━━━━━ DATA RECORDS

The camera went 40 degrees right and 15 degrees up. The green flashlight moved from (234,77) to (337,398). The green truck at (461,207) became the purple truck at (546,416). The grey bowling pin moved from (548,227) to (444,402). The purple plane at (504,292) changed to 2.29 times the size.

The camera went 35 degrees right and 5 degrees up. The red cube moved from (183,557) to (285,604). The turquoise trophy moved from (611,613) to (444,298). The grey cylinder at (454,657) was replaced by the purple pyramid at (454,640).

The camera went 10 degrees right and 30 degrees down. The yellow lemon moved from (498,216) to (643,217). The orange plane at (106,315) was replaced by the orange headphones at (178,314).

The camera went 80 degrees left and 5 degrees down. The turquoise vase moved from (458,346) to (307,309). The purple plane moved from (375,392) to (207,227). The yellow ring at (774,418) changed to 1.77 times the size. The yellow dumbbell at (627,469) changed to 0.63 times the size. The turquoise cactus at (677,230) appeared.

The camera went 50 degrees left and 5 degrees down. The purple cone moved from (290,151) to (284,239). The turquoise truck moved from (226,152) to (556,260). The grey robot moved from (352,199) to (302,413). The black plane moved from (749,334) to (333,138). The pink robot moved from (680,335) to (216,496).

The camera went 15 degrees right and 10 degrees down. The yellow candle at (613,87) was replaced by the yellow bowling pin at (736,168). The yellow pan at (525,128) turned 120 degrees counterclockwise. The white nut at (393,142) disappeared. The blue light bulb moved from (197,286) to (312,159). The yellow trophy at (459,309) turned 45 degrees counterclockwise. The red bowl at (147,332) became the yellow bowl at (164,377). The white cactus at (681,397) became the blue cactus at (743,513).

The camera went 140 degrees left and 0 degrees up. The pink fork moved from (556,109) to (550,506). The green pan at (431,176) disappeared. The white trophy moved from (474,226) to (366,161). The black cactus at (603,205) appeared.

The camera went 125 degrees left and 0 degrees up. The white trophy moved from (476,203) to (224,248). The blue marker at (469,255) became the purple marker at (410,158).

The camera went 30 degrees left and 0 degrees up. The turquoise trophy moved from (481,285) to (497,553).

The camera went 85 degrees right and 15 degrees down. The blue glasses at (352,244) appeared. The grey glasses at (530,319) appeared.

━━━━━━━━━━

TASK: Repeat the data precisely, reproducing every entry.

RESULT BELOW:
The camera went 40 degrees right and 15 degrees up. The green flashlight moved from (234,77) to (337,398). The green truck at (461,207) became the purple truck at (546,416). The grey bowling pin moved from (548,227) to (444,402). The purple plane at (504,292) changed to 2.29 times the size.

The camera went 35 degrees right and 5 degrees up. The red cube moved from (183,557) to (285,604). The turquoise trophy moved from (611,613) to (444,298). The grey cylinder at (454,657) was replaced by the purple pyramid at (454,640).

The camera went 10 degrees right and 30 degrees down. The yellow lemon moved from (498,216) to (643,217). The orange plane at (106,315) was replaced by the orange headphones at (178,314).

The camera went 80 degrees left and 5 degrees down. The turquoise vase moved from (458,346) to (307,309). The purple plane moved from (375,392) to (207,227). The yellow ring at (774,418) changed to 1.77 times the size. The yellow dumbbell at (627,469) changed to 0.63 times the size. The turquoise cactus at (677,230) appeared.

The camera went 50 degrees left and 5 degrees down. The purple cone moved from (290,151) to (284,239). The turquoise truck moved from (226,152) to (556,260). The grey robot moved from (352,199) to (302,413). The black plane moved from (749,334) to (333,138). The pink robot moved from (680,335) to (216,496).

The camera went 15 degrees right and 10 degrees down. The yellow candle at (613,87) was replaced by the yellow bowling pin at (736,168). The yellow pan at (525,128) turned 120 degrees counterclockwise. The white nut at (393,142) disappeared. The blue light bulb moved from (197,286) to (312,159). The yellow trophy at (459,309) turned 45 degrees counterclockwise. The red bowl at (147,332) became the yellow bowl at (164,377). The white cactus at (681,397) became the blue cactus at (743,513).

The camera went 140 degrees left and 0 degrees up. The pink fork moved from (556,109) to (550,506). The green pan at (431,176) disappeared. The white trophy moved from (474,226) to (366,161). The black cactus at (603,205) appeared.

The camera went 125 degrees left and 0 degrees up. The white trophy moved from (476,203) to (224,248). The blue marker at (469,255) became the purple marker at (410,158).

The camera went 30 degrees left and 0 degrees up. The turquoise trophy moved from (481,285) to (497,553).

The camera went 85 degrees right and 15 degrees down. The blue glasses at (352,244) appeared. The grey glasses at (530,319) appeared.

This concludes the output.